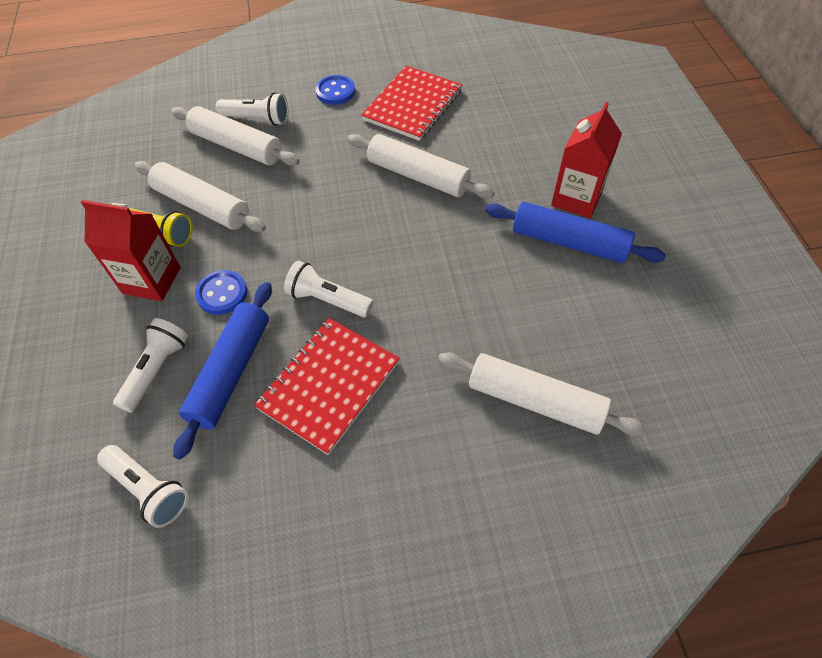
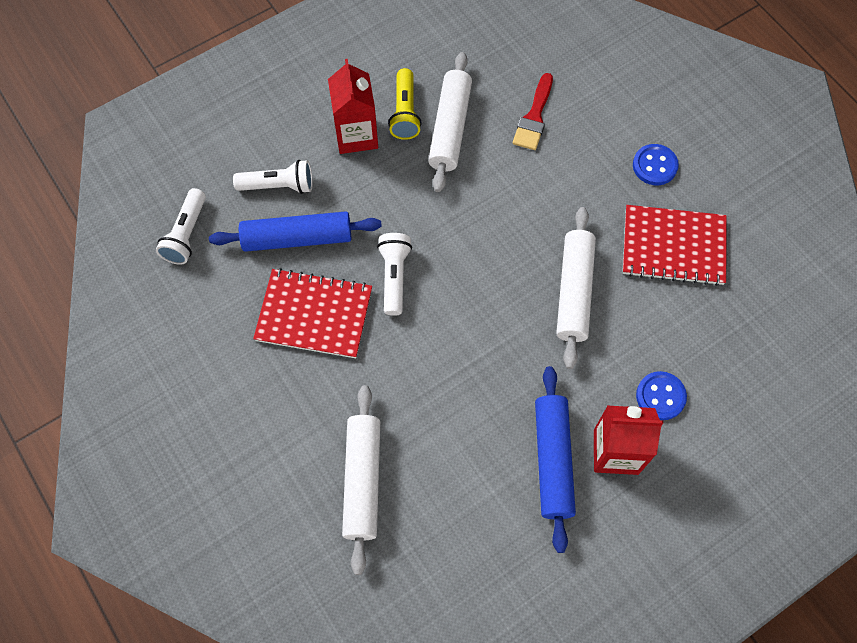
camera: 65 degrees right, 10 degrees up
(222, 293) = (366, 193): blue button -> blue button (660, 396)
(236, 146) = (534, 117): white rolling pin -> red brush
(257, 119) = (578, 116): white flashlight -> none

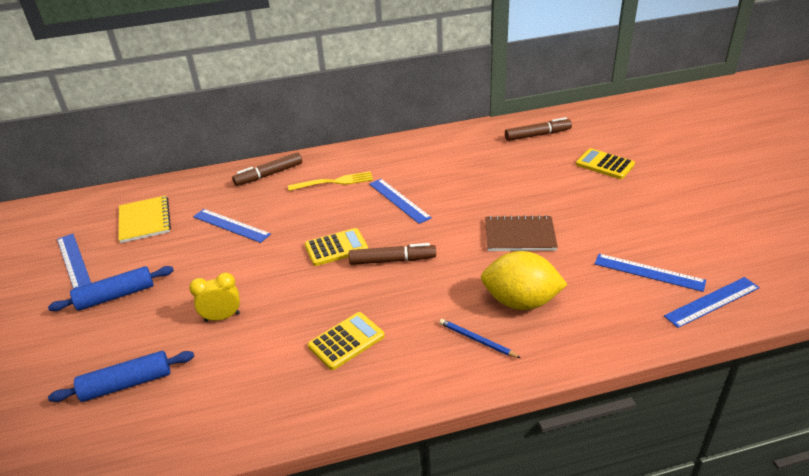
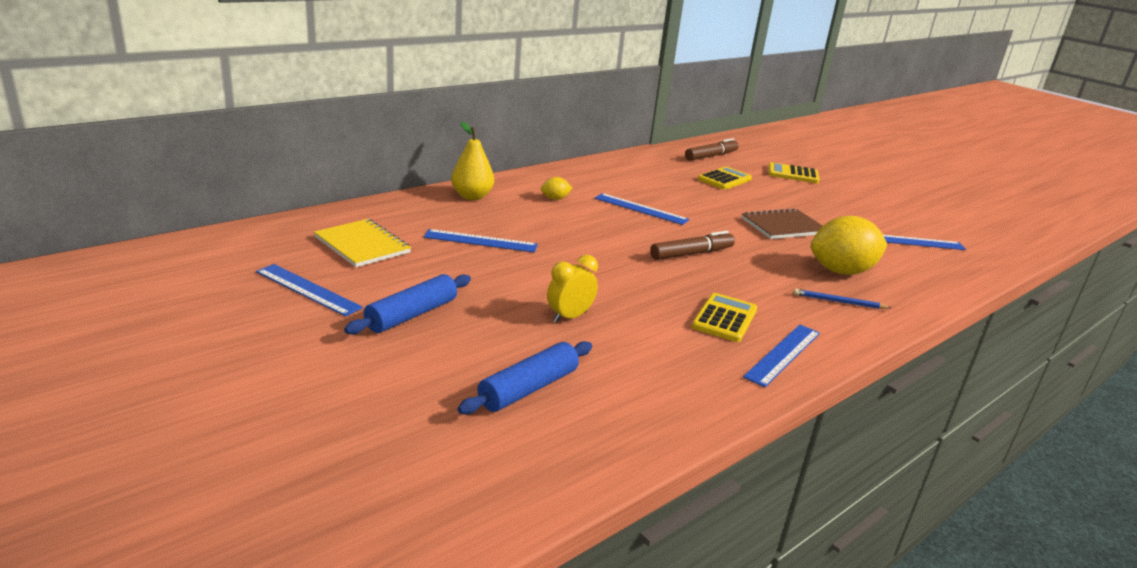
camera: 30 degrees left, 10 degrees down
(269, 175) = (472, 196): brown marker -> yellow pear
(334, 182) = (555, 199): yellow fork -> yellow lemon
(336, 248) = (623, 249): yellow calculator -> yellow calculator (724, 179)
(712, 302) = (978, 255): blue ruler -> blue ruler (783, 354)

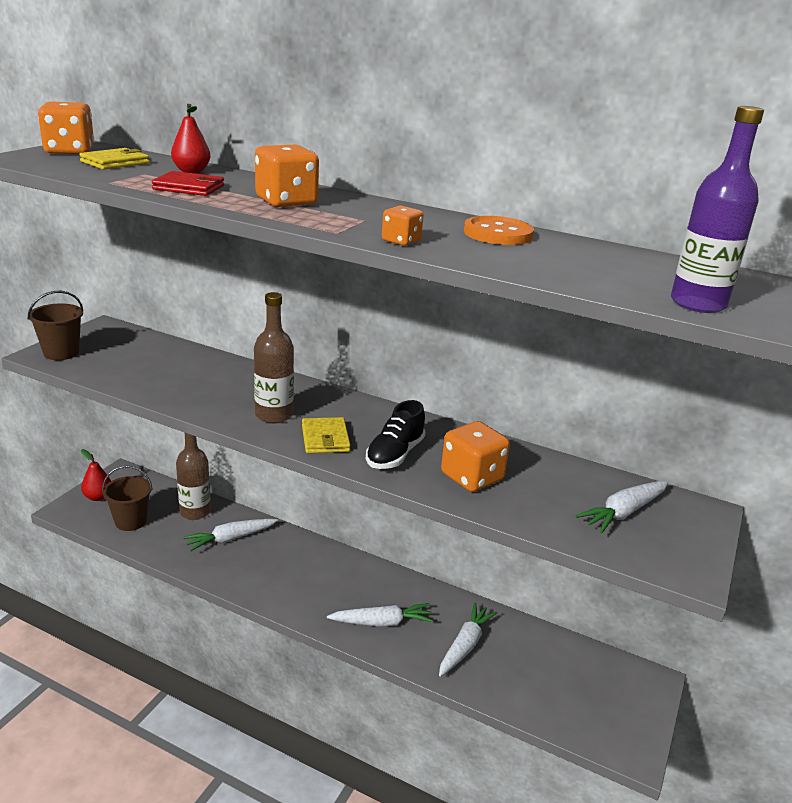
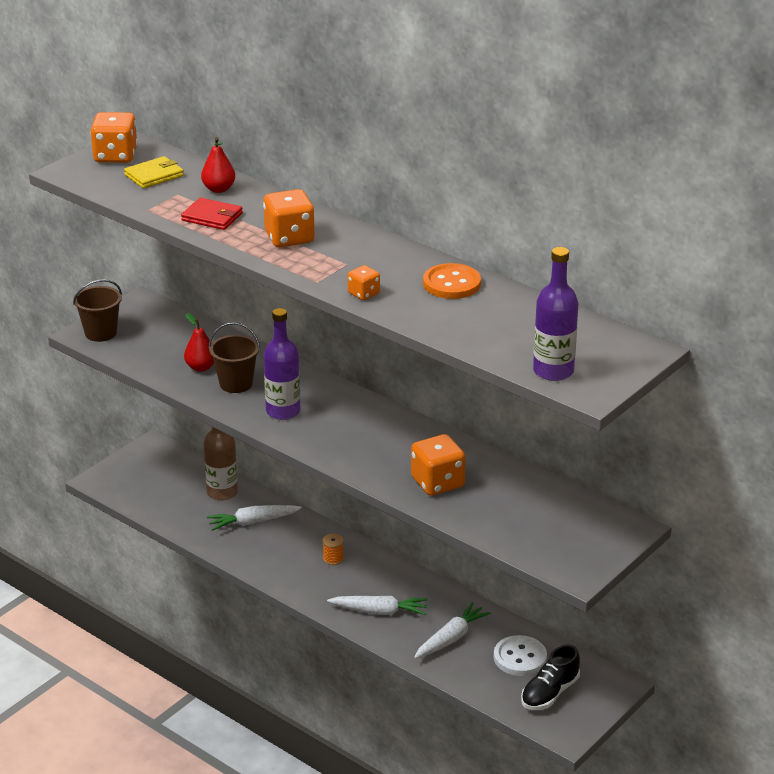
camera: 15 degrees right, 5 degrees up
(98, 497) = (128, 470): red pear -> red pear (201, 367)
(131, 521) = (159, 497): brown bucket -> brown bucket (236, 384)
(274, 415) = (283, 411): brown bottle -> purple bottle
(319, 569) = (333, 558): none -> orange spool
(325, 438) = (322, 438): yellow wallet -> none
(394, 454) = (378, 457): black shoe -> black shoe (549, 693)
(542, 660) = (520, 657): none -> white button
(623, 512) = (554, 523): white carrot -> none

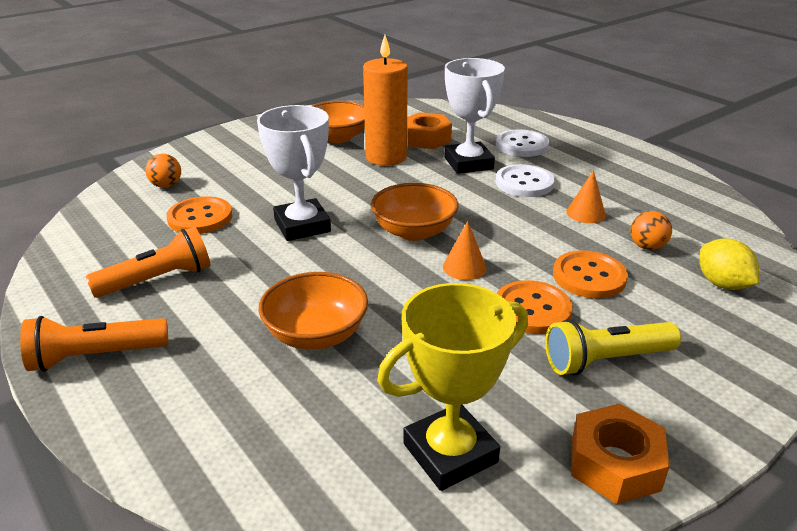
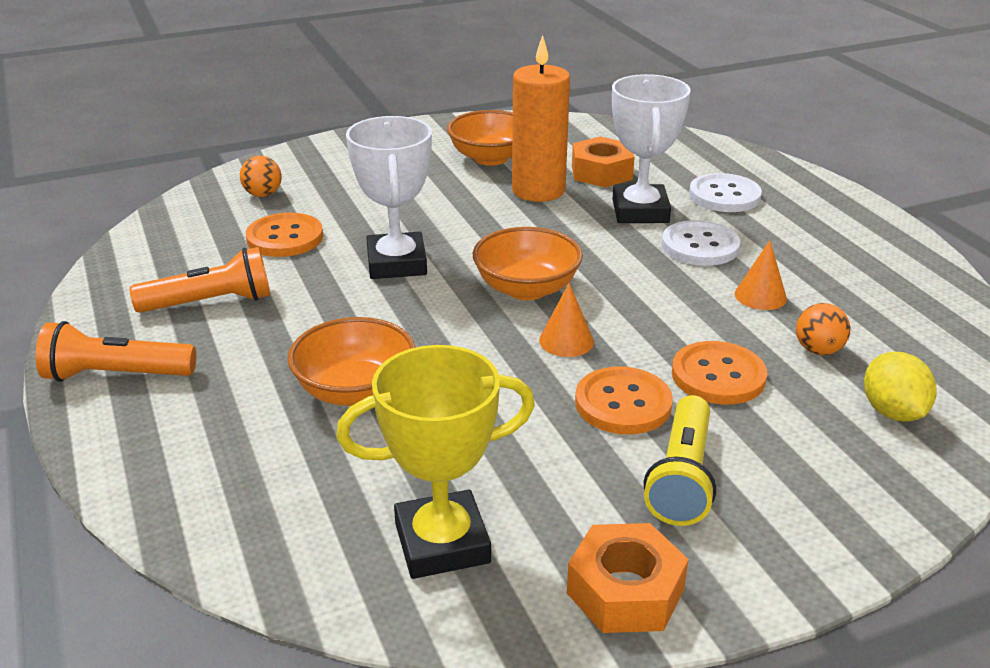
camera: 15 degrees right, 0 degrees up
(606, 360) = (682, 477): yellow flashlight -> yellow flashlight turned 75 degrees counterclockwise

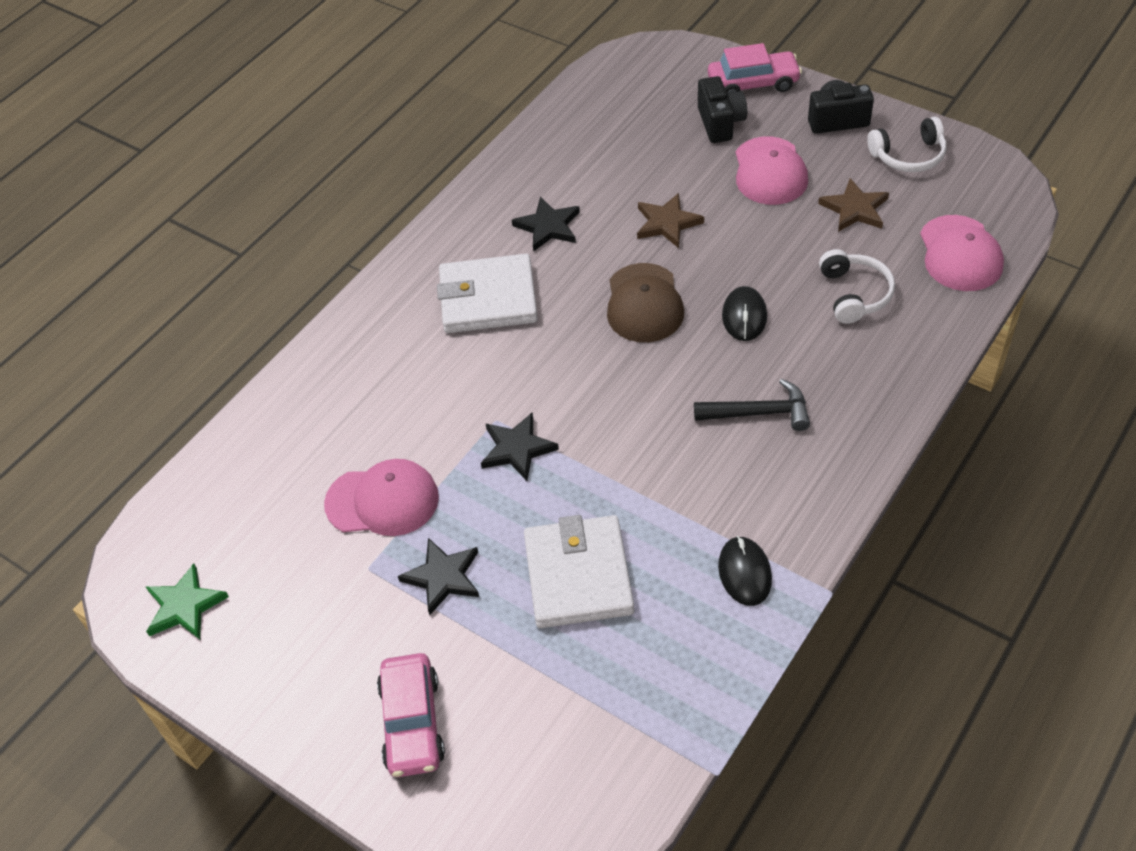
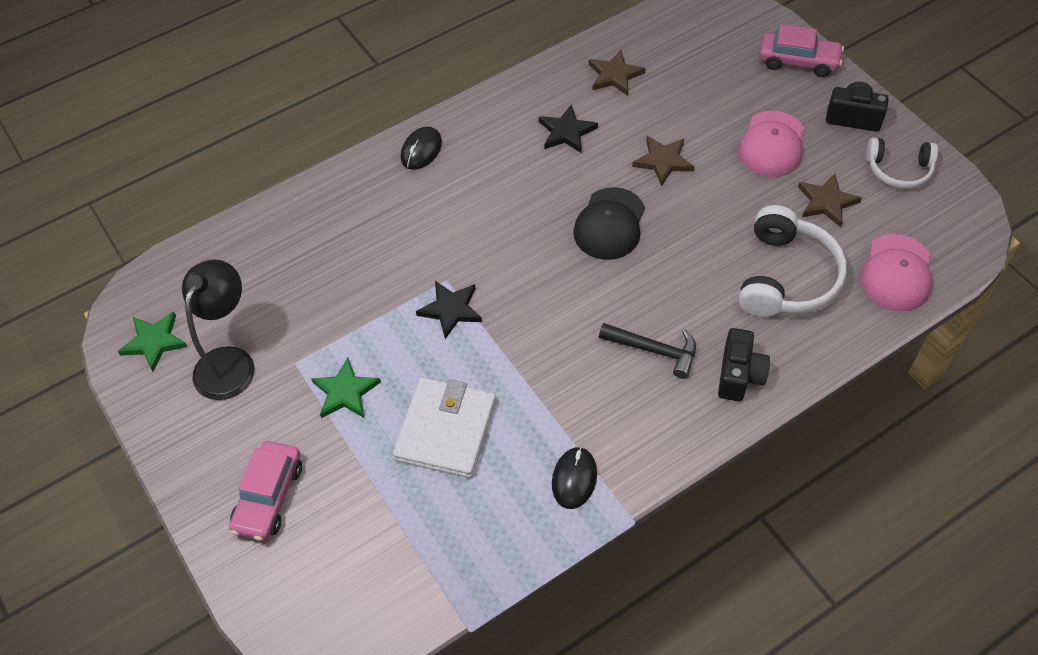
camera: 20 degrees right, 5 degrees up
(289, 594) = (230, 361): none -> black lamp
(382, 501) = (331, 314): pink cap -> none
(443, 577) = (345, 392): black star -> green star
(488, 298) = (490, 177): white wallet -> none
(570, 154) = (614, 75): none -> brown star
(644, 303) = (609, 224): brown cap -> black cap
(720, 123) = (752, 88): black camera -> black camera (739, 375)
(744, 316) = (685, 264): black mouse -> black mouse (421, 150)
(855, 294) = (787, 277): white headphones -> white headphones, size x1.62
::::::::
Problem to solve: Exact copy, pictures excluded: every line above from the one containing "(712, 302) = (978, 255): blue" to the one containing "(542, 660) = (520, 657): none -> white button", inclusive, and nothing more.

Solution:
(712, 302) = (978, 255): blue ruler -> blue ruler (783, 354)

camera: 15 degrees right, 5 degrees up
(98, 497) = (128, 470): red pear -> red pear (201, 367)
(131, 521) = (159, 497): brown bucket -> brown bucket (236, 384)
(274, 415) = (283, 411): brown bottle -> purple bottle
(319, 569) = (333, 558): none -> orange spool
(325, 438) = (322, 438): yellow wallet -> none
(394, 454) = (378, 457): black shoe -> black shoe (549, 693)
(542, 660) = (520, 657): none -> white button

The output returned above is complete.